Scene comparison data
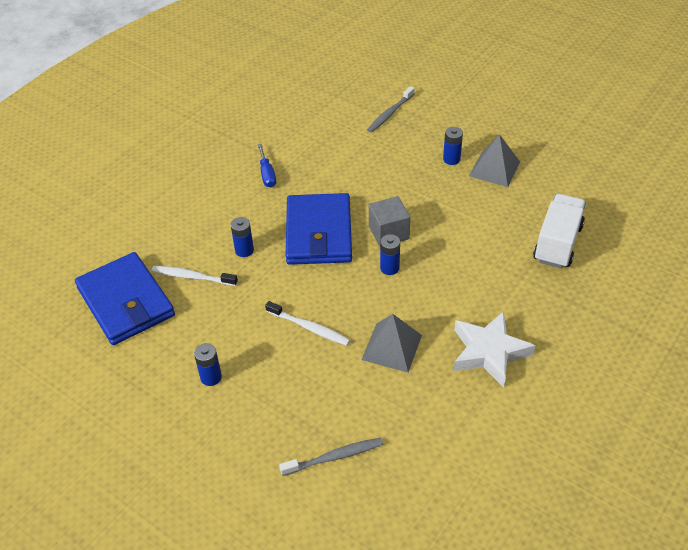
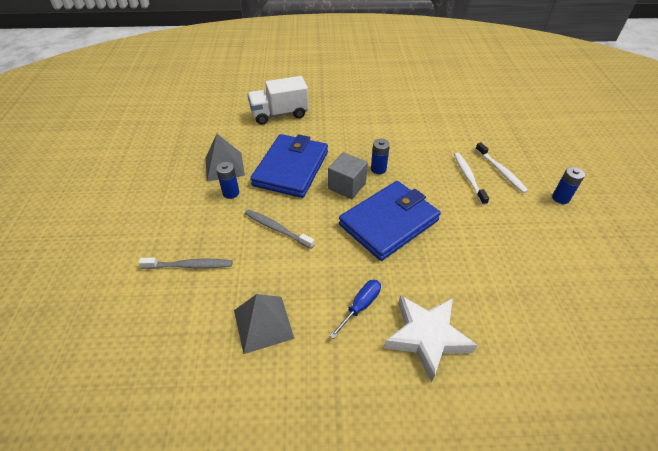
camera: 130 degrees left, 0 degrees up
(126, 302) = (595, 294): blue wallet -> blue wallet (291, 168)
(192, 277) = (519, 269): white toothbrush -> white toothbrush (501, 171)
(244, 250) = (457, 256): blue battery -> none
(334, 457) = (520, 125): grey toothbrush -> grey toothbrush (277, 229)
(392, 347) = (434, 139): grey pyramid -> grey pyramid (263, 324)
(489, 352) = (391, 107): white star -> white star (427, 337)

▶ _AIM OF THE TASK_: When you retype the data above, match every line exactly and leave the pictures behind.

▶ _EXPECTED OUTPUT_:
camera: 130 degrees left, 0 degrees up
(126, 302) = (595, 294): blue wallet -> blue wallet (291, 168)
(192, 277) = (519, 269): white toothbrush -> white toothbrush (501, 171)
(244, 250) = (457, 256): blue battery -> none
(334, 457) = (520, 125): grey toothbrush -> grey toothbrush (277, 229)
(392, 347) = (434, 139): grey pyramid -> grey pyramid (263, 324)
(489, 352) = (391, 107): white star -> white star (427, 337)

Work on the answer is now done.